Retype the line with "pink brick J4:K5" in it, then each line after it to the end of the data, word for word.

━━━ SUPPLIED MATERIAL

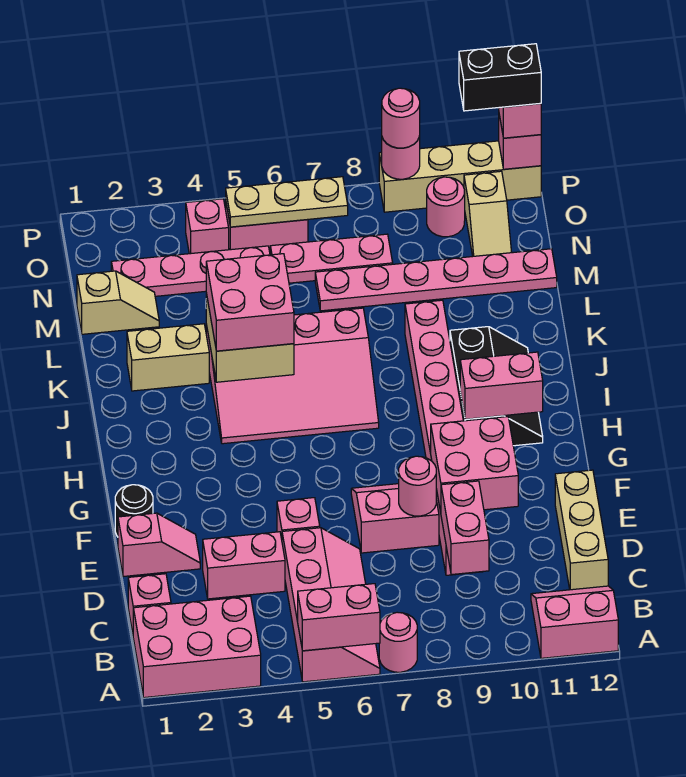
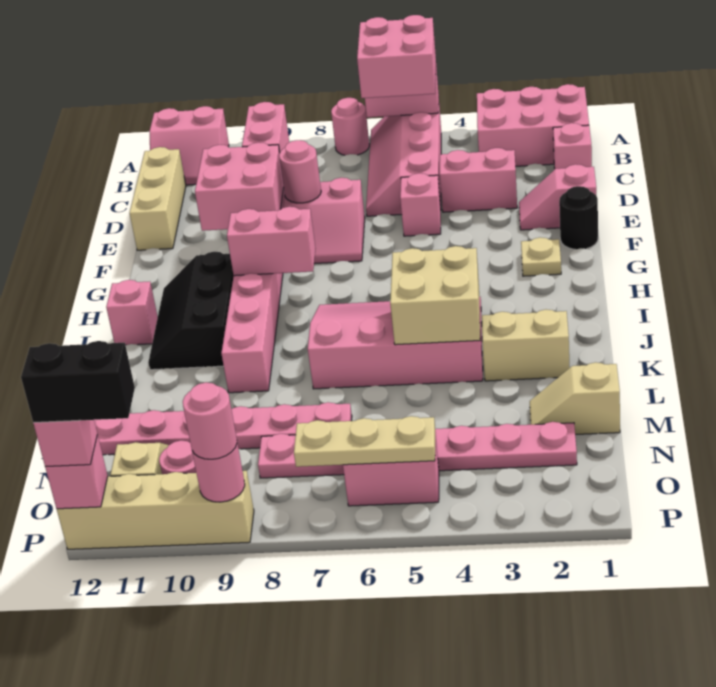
none -> tan plate G2 level 1
pink brick H10:H11 level 2 -> pink brick H8:H9 level 2
pink brick J4:K5 level 3 -> pink brick A5:B6 level 3
pink brick O4 level 1 -> pink brick I12 level 1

━━━━━━

SOLUTION TO THE EXERCISE:
pink brick J4:K5 level 3 -> pink brick A5:B6 level 3
pink brick O4 level 1 -> pink brick I12 level 1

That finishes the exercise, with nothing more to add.